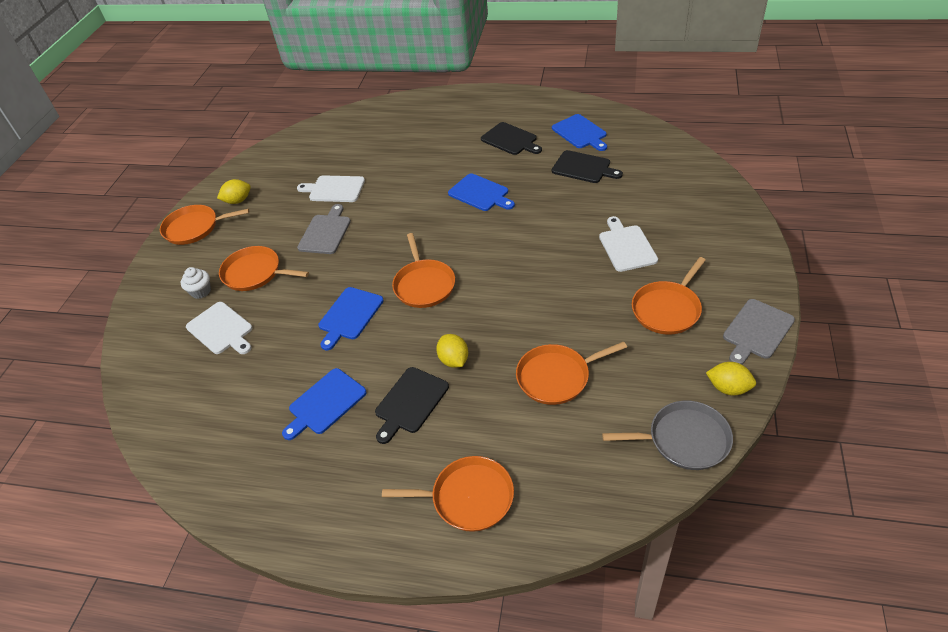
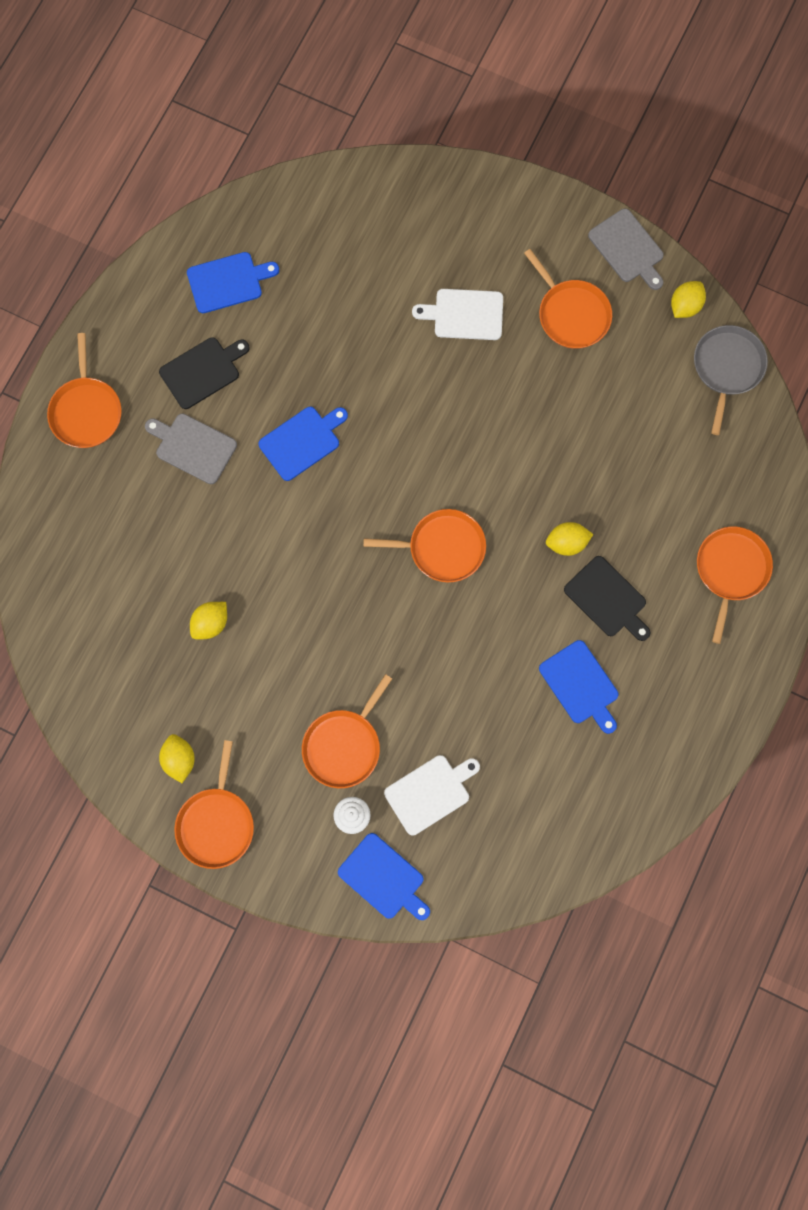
camera: 80 degrees left, 30 degrees up
(326, 232) = (300, 647): grey cutting board -> grey cutting board (193, 447)
(334, 189) = (211, 623): white cutting board -> yellow lemon
(349, 315) = (461, 640): blue cutting board -> blue cutting board (383, 878)
(556, 377) = (622, 450): orange pan -> orange pan (86, 411)
(583, 168) = (304, 305): black cutting board -> none

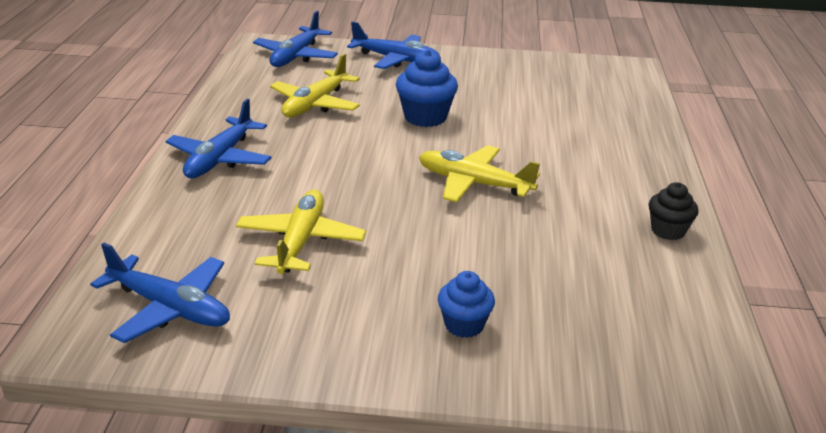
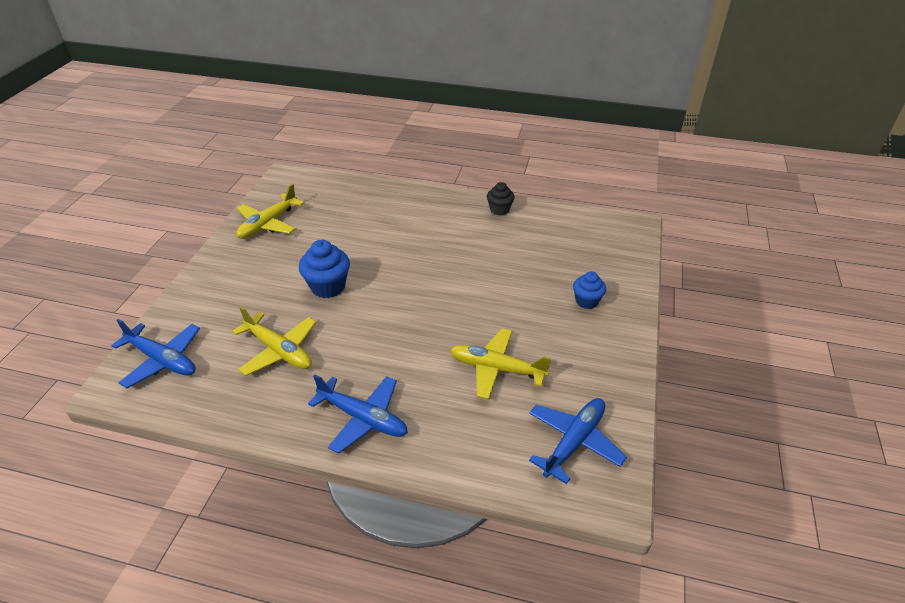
camera: 80 degrees left, 10 degrees up
(396, 60) = (208, 291): blue plane -> none
(473, 183) = (434, 275): yellow plane -> yellow plane (268, 224)

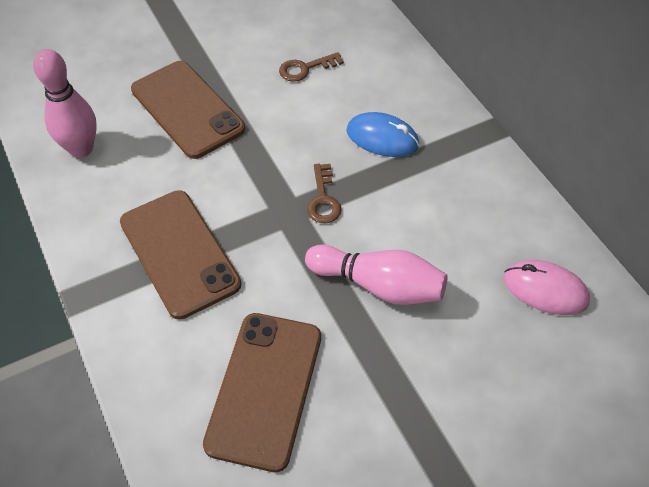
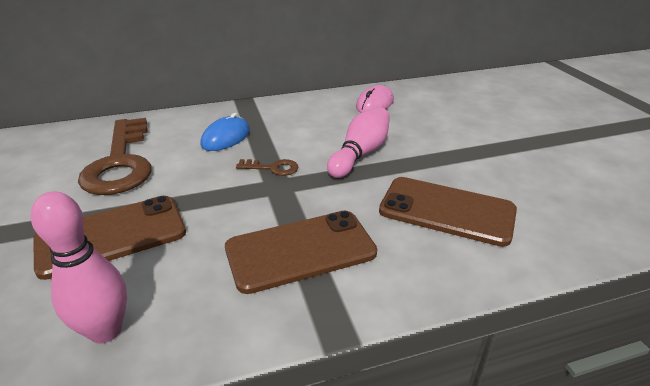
camera: 80 degrees left, 20 degrees down
(305, 68) = (120, 162): brown key -> brown key, size x2.38

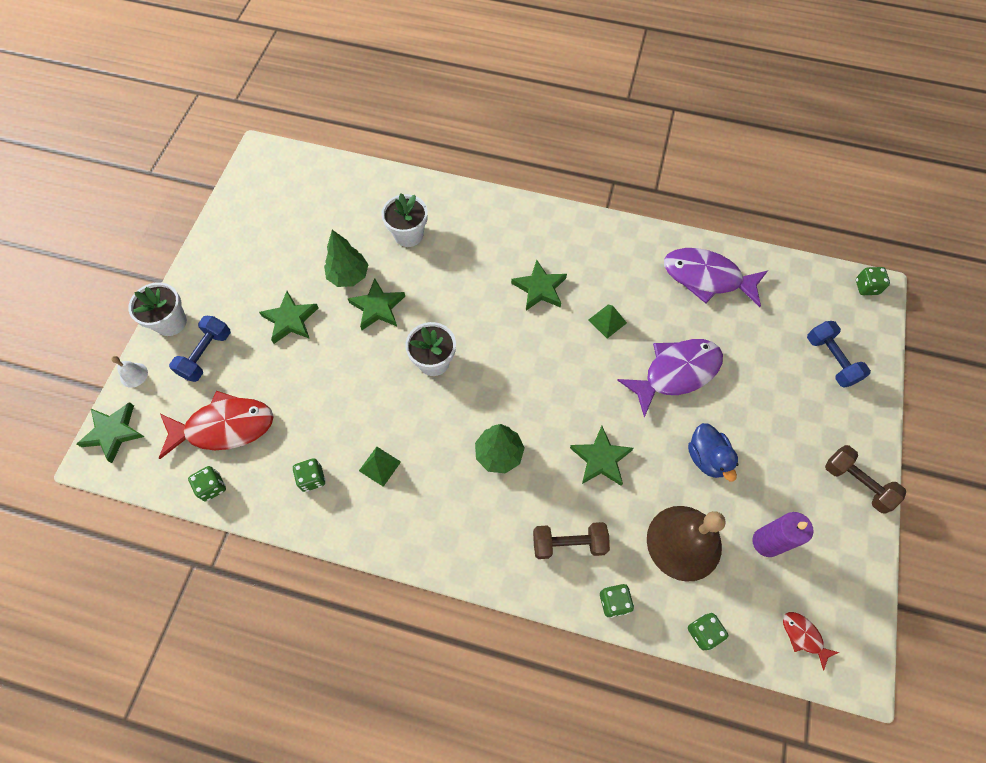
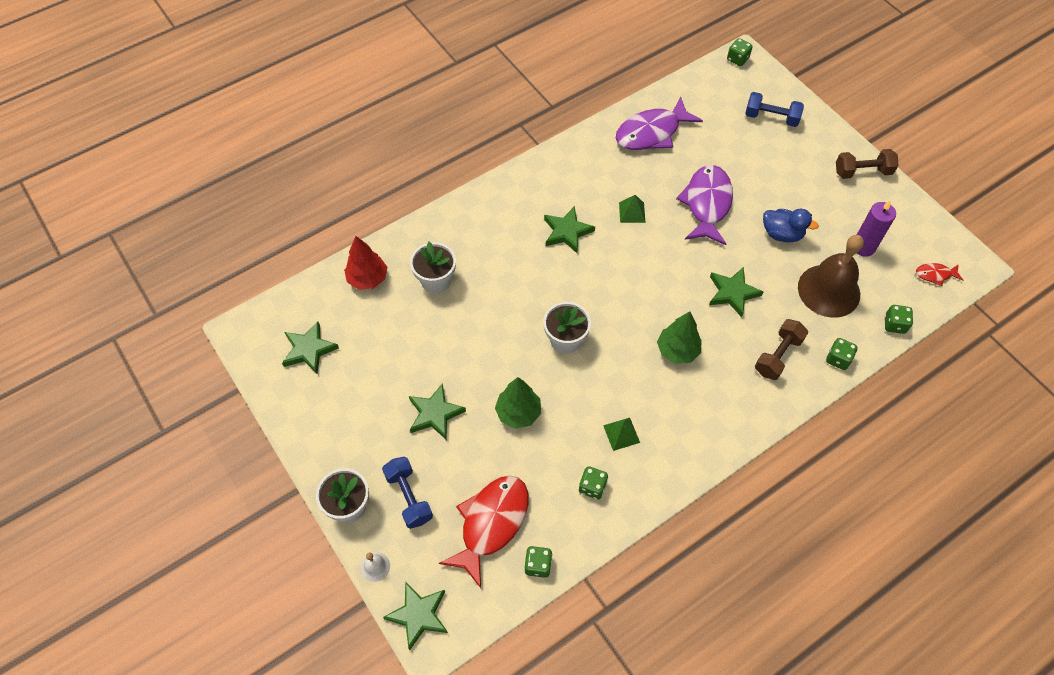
camera: 50 degrees left, 5 degrees down
(349, 276) = (434, 346): green tree -> green tree (518, 413)
(371, 192) = (368, 279): none -> red tree
(377, 307) = (482, 345): green star -> green star (309, 350)

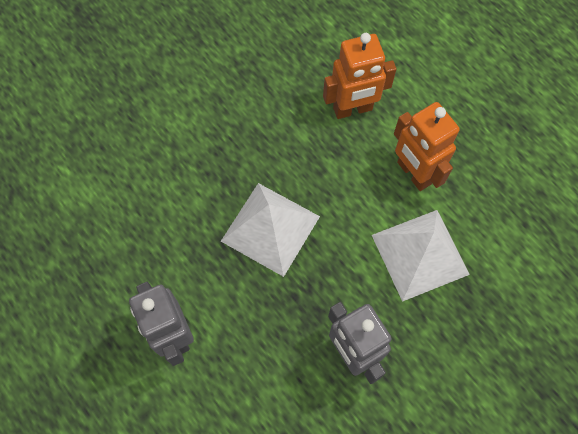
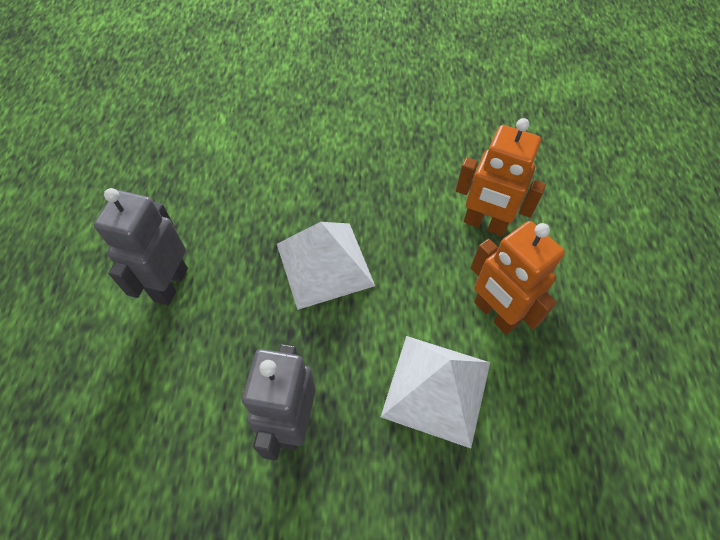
camera: 40 degrees right, 10 degrees down
(413, 173) = (495, 314): orange robot -> orange robot turned 45 degrees counterclockwise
══════════
▶ [Aim of the task]: Please print every record above exactly, but leave the pictures out.

▶ [Task output]:
camera: 80 degrees left, 30 degrees up
(326, 232) = (300, 647): grey cutting board -> grey cutting board (193, 447)
(334, 189) = (211, 623): white cutting board -> yellow lemon
(349, 315) = (461, 640): blue cutting board -> blue cutting board (383, 878)
(556, 377) = (622, 450): orange pan -> orange pan (86, 411)
(583, 168) = (304, 305): black cutting board -> none

camera: 80 degrees left, 10 degrees up
(396, 60) = (208, 291): blue plane -> none
(473, 183) = (434, 275): yellow plane -> yellow plane (268, 224)

camera: 80 degrees left, 20 degrees down
(305, 68) = (120, 162): brown key -> brown key, size x2.38

camera: 50 degrees left, 5 degrees down
(349, 276) = (434, 346): green tree -> green tree (518, 413)
(371, 192) = (368, 279): none -> red tree
(377, 307) = (482, 345): green star -> green star (309, 350)

camera: 40 degrees right, 10 degrees down
(413, 173) = (495, 314): orange robot -> orange robot turned 45 degrees counterclockwise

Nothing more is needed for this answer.